## Problem description
Copy the rows from the start of the records through the line containing "brown pentagon: moved 3 px right, 11 px up", inclusive, swapping "pink L-shape" for "purple L-shape" and changing nothing else. Omit the pictures.

## Collected data entries
▼▼▼
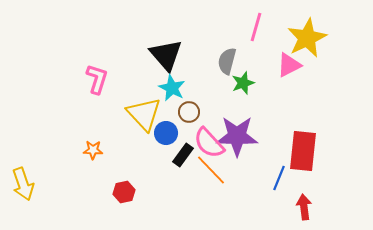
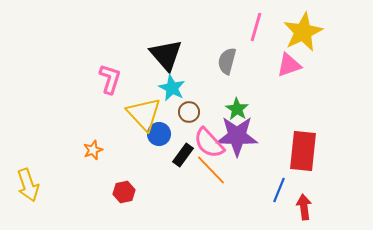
yellow star: moved 4 px left, 6 px up
pink triangle: rotated 8 degrees clockwise
pink L-shape: moved 13 px right
green star: moved 6 px left, 26 px down; rotated 20 degrees counterclockwise
blue circle: moved 7 px left, 1 px down
orange star: rotated 24 degrees counterclockwise
blue line: moved 12 px down
yellow arrow: moved 5 px right, 1 px down
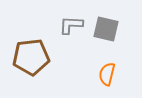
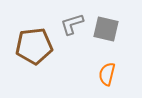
gray L-shape: moved 1 px right, 1 px up; rotated 20 degrees counterclockwise
brown pentagon: moved 3 px right, 11 px up
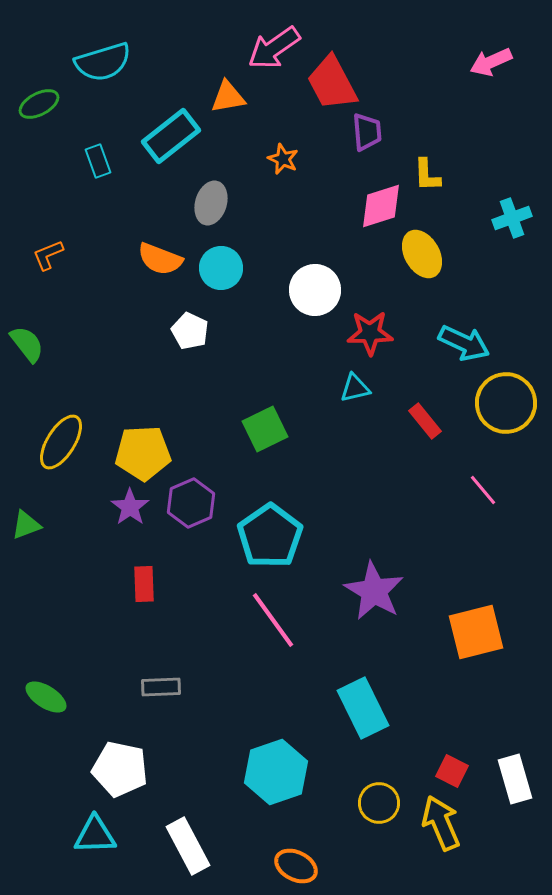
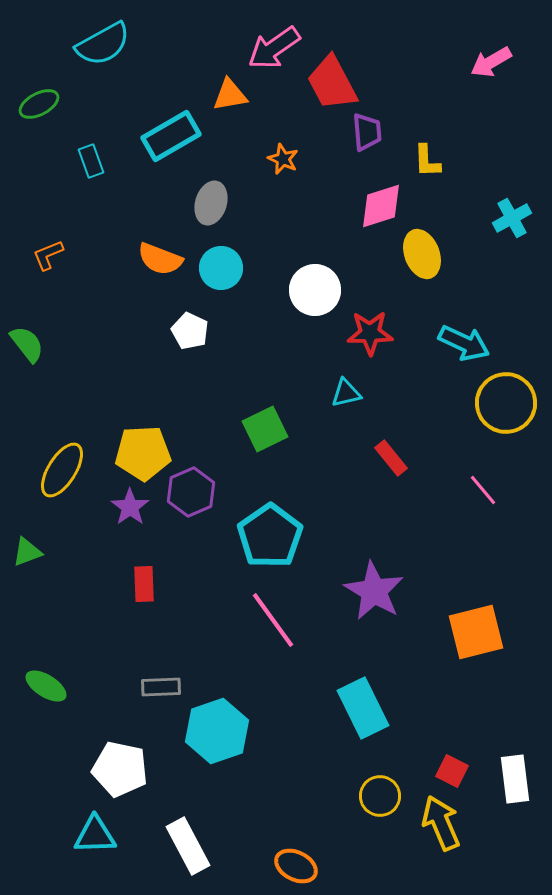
cyan semicircle at (103, 62): moved 18 px up; rotated 12 degrees counterclockwise
pink arrow at (491, 62): rotated 6 degrees counterclockwise
orange triangle at (228, 97): moved 2 px right, 2 px up
cyan rectangle at (171, 136): rotated 8 degrees clockwise
cyan rectangle at (98, 161): moved 7 px left
yellow L-shape at (427, 175): moved 14 px up
cyan cross at (512, 218): rotated 9 degrees counterclockwise
yellow ellipse at (422, 254): rotated 9 degrees clockwise
cyan triangle at (355, 388): moved 9 px left, 5 px down
red rectangle at (425, 421): moved 34 px left, 37 px down
yellow ellipse at (61, 442): moved 1 px right, 28 px down
purple hexagon at (191, 503): moved 11 px up
green triangle at (26, 525): moved 1 px right, 27 px down
green ellipse at (46, 697): moved 11 px up
cyan hexagon at (276, 772): moved 59 px left, 41 px up
white rectangle at (515, 779): rotated 9 degrees clockwise
yellow circle at (379, 803): moved 1 px right, 7 px up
▲▲▲
## Correct output
yellow star: moved 4 px left, 6 px up
pink triangle: rotated 8 degrees clockwise
purple L-shape: moved 13 px right
green star: moved 6 px left, 26 px down; rotated 20 degrees counterclockwise
blue circle: moved 7 px left, 1 px down
orange star: rotated 24 degrees counterclockwise
blue line: moved 12 px down
yellow arrow: moved 5 px right, 1 px down
gray L-shape: moved 1 px right, 1 px up; rotated 20 degrees counterclockwise
brown pentagon: moved 3 px right, 11 px up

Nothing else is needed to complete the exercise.